[Start of Attachment]

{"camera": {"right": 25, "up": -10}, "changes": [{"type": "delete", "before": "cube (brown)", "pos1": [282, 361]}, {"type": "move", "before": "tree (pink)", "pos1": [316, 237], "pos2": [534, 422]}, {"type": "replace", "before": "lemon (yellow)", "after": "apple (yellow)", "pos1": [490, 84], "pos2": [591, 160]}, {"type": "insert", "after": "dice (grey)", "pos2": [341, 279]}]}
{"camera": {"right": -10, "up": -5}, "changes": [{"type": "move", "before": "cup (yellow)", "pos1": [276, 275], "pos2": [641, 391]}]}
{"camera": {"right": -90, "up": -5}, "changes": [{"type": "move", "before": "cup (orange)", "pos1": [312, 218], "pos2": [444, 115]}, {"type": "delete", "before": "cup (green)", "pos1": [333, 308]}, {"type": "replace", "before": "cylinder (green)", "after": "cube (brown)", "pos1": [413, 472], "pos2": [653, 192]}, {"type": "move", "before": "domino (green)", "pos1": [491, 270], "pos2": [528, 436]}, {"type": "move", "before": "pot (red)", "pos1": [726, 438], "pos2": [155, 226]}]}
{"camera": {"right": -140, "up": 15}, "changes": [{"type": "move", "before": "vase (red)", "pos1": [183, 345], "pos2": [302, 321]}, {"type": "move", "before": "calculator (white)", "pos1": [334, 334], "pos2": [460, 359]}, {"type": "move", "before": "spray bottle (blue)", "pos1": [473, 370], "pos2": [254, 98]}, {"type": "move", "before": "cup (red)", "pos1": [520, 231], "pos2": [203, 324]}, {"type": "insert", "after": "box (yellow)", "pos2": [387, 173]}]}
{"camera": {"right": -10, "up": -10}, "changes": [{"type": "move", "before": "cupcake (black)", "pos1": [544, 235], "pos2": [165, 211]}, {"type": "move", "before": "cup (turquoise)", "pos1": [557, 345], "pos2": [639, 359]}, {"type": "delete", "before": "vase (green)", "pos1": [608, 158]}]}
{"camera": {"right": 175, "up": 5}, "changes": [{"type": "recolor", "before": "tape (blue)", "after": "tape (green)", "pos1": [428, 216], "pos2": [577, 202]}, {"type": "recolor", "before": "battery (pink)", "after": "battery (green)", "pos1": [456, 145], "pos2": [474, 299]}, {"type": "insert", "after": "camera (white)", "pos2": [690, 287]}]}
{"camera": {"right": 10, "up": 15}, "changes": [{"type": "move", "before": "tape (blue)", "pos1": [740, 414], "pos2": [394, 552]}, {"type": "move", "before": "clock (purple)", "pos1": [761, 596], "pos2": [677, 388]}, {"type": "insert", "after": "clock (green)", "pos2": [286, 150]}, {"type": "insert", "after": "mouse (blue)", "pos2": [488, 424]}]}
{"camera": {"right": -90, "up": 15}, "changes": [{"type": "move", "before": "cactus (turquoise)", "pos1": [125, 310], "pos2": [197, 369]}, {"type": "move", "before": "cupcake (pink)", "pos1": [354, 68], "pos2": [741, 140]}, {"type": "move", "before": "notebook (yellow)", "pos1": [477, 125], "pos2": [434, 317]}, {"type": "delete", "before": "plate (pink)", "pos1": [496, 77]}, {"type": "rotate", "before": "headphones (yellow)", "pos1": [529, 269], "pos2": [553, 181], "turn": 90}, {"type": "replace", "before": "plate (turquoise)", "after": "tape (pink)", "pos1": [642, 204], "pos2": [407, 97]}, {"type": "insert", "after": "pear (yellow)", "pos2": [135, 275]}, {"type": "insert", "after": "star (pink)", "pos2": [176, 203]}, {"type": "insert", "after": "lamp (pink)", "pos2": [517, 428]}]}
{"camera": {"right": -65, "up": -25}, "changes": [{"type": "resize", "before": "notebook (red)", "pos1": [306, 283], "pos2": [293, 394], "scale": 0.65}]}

[End of Attachment]

▸ DESCRIPTION OF THE TASK:
Retype the listing exactly, in full.

▸ ANSWER BOX:
{"camera": {"right": 25, "up": -10}, "changes": [{"type": "delete", "before": "cube (brown)", "pos1": [282, 361]}, {"type": "move", "before": "tree (pink)", "pos1": [316, 237], "pos2": [534, 422]}, {"type": "replace", "before": "lemon (yellow)", "after": "apple (yellow)", "pos1": [490, 84], "pos2": [591, 160]}, {"type": "insert", "after": "dice (grey)", "pos2": [341, 279]}]}
{"camera": {"right": -10, "up": -5}, "changes": [{"type": "move", "before": "cup (yellow)", "pos1": [276, 275], "pos2": [641, 391]}]}
{"camera": {"right": -90, "up": -5}, "changes": [{"type": "move", "before": "cup (orange)", "pos1": [312, 218], "pos2": [444, 115]}, {"type": "delete", "before": "cup (green)", "pos1": [333, 308]}, {"type": "replace", "before": "cylinder (green)", "after": "cube (brown)", "pos1": [413, 472], "pos2": [653, 192]}, {"type": "move", "before": "domino (green)", "pos1": [491, 270], "pos2": [528, 436]}, {"type": "move", "before": "pot (red)", "pos1": [726, 438], "pos2": [155, 226]}]}
{"camera": {"right": -140, "up": 15}, "changes": [{"type": "move", "before": "vase (red)", "pos1": [183, 345], "pos2": [302, 321]}, {"type": "move", "before": "calculator (white)", "pos1": [334, 334], "pos2": [460, 359]}, {"type": "move", "before": "spray bottle (blue)", "pos1": [473, 370], "pos2": [254, 98]}, {"type": "move", "before": "cup (red)", "pos1": [520, 231], "pos2": [203, 324]}, {"type": "insert", "after": "box (yellow)", "pos2": [387, 173]}]}
{"camera": {"right": -10, "up": -10}, "changes": [{"type": "move", "before": "cupcake (black)", "pos1": [544, 235], "pos2": [165, 211]}, {"type": "move", "before": "cup (turquoise)", "pos1": [557, 345], "pos2": [639, 359]}, {"type": "delete", "before": "vase (green)", "pos1": [608, 158]}]}
{"camera": {"right": 175, "up": 5}, "changes": [{"type": "recolor", "before": "tape (blue)", "after": "tape (green)", "pos1": [428, 216], "pos2": [577, 202]}, {"type": "recolor", "before": "battery (pink)", "after": "battery (green)", "pos1": [456, 145], "pos2": [474, 299]}, {"type": "insert", "after": "camera (white)", "pos2": [690, 287]}]}
{"camera": {"right": 10, "up": 15}, "changes": [{"type": "move", "before": "tape (blue)", "pos1": [740, 414], "pos2": [394, 552]}, {"type": "move", "before": "clock (purple)", "pos1": [761, 596], "pos2": [677, 388]}, {"type": "insert", "after": "clock (green)", "pos2": [286, 150]}, {"type": "insert", "after": "mouse (blue)", "pos2": [488, 424]}]}
{"camera": {"right": -90, "up": 15}, "changes": [{"type": "move", "before": "cactus (turquoise)", "pos1": [125, 310], "pos2": [197, 369]}, {"type": "move", "before": "cupcake (pink)", "pos1": [354, 68], "pos2": [741, 140]}, {"type": "move", "before": "notebook (yellow)", "pos1": [477, 125], "pos2": [434, 317]}, {"type": "delete", "before": "plate (pink)", "pos1": [496, 77]}, {"type": "rotate", "before": "headphones (yellow)", "pos1": [529, 269], "pos2": [553, 181], "turn": 90}, {"type": "replace", "before": "plate (turquoise)", "after": "tape (pink)", "pos1": [642, 204], "pos2": [407, 97]}, {"type": "insert", "after": "pear (yellow)", "pos2": [135, 275]}, {"type": "insert", "after": "star (pink)", "pos2": [176, 203]}, {"type": "insert", "after": "lamp (pink)", "pos2": [517, 428]}]}
{"camera": {"right": -65, "up": -25}, "changes": [{"type": "resize", "before": "notebook (red)", "pos1": [306, 283], "pos2": [293, 394], "scale": 0.65}]}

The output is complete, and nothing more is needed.